====== Given information
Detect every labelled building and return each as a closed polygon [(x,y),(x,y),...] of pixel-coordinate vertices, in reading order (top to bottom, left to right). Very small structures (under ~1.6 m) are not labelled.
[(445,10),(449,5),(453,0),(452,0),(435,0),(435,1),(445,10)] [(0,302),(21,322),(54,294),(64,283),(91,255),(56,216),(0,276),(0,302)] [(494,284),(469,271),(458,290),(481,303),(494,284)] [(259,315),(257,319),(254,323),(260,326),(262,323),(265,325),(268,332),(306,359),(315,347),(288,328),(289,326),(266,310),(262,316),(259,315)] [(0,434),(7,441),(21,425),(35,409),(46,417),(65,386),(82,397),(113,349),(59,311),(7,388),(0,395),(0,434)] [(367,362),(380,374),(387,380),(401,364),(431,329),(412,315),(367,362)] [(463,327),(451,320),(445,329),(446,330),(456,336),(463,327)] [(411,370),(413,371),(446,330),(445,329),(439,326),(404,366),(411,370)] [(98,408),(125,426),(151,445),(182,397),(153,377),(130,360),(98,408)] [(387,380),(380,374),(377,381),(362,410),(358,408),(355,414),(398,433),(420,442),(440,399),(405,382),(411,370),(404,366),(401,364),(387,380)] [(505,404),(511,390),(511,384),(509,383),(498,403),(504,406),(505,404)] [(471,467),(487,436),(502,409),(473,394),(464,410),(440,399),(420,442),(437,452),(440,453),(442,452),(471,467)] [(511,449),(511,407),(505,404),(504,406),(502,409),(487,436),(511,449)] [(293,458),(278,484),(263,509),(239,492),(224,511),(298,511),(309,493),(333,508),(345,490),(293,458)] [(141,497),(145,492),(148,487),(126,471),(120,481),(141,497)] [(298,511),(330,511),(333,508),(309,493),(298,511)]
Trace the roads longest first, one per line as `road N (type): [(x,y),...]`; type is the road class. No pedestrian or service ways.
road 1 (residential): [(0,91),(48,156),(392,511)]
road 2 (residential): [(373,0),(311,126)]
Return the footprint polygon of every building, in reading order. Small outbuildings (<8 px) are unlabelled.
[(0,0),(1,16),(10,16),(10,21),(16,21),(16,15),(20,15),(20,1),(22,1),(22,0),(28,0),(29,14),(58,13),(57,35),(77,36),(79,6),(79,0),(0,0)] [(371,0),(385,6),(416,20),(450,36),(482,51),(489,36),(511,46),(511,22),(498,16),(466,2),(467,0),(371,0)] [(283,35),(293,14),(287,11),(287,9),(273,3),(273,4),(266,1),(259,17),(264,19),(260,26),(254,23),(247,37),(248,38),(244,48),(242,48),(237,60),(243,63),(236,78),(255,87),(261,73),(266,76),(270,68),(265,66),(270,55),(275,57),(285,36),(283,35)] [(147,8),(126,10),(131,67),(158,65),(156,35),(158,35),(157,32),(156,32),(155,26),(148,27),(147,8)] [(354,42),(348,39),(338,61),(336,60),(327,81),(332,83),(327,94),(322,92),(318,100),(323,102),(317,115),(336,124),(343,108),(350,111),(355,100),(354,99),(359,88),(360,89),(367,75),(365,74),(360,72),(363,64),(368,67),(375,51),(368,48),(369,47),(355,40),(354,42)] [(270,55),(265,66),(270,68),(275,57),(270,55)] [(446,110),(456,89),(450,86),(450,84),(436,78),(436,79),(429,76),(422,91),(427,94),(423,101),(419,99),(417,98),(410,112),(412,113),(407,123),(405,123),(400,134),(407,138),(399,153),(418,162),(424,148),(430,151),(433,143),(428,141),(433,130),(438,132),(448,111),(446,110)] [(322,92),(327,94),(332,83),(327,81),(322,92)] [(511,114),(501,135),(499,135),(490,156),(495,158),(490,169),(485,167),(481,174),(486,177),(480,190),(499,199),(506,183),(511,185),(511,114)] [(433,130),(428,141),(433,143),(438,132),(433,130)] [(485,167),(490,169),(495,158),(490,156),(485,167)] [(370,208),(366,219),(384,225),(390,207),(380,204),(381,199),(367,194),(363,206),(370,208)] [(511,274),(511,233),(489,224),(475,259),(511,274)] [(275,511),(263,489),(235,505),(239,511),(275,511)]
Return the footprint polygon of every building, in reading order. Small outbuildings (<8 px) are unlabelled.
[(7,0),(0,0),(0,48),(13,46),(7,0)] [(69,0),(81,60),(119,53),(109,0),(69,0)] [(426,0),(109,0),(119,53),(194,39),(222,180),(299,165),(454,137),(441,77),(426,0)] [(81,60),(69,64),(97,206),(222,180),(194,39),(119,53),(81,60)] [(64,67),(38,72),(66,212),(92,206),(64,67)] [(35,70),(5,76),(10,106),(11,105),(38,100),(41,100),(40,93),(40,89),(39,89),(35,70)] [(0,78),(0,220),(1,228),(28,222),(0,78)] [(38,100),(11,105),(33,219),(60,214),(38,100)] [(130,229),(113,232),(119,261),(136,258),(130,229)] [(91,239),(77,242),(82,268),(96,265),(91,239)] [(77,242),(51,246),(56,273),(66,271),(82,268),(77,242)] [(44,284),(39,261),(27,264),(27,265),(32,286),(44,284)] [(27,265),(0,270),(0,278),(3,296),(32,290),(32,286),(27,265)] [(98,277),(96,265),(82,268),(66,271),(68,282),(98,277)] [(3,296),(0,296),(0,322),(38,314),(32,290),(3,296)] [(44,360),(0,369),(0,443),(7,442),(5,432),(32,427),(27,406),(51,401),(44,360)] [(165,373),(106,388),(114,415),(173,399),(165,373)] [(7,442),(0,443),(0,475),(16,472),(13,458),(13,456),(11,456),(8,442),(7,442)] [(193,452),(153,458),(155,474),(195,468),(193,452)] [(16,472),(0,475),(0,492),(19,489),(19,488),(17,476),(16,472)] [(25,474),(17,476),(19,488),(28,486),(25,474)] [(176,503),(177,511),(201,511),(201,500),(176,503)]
============
Request –
List every line in the listing above that contains the string "residential". Treat the match as case-sensitive.

Response to this exercise –
road 1 (residential): [(0,91),(48,156),(392,511)]
road 2 (residential): [(373,0),(311,126)]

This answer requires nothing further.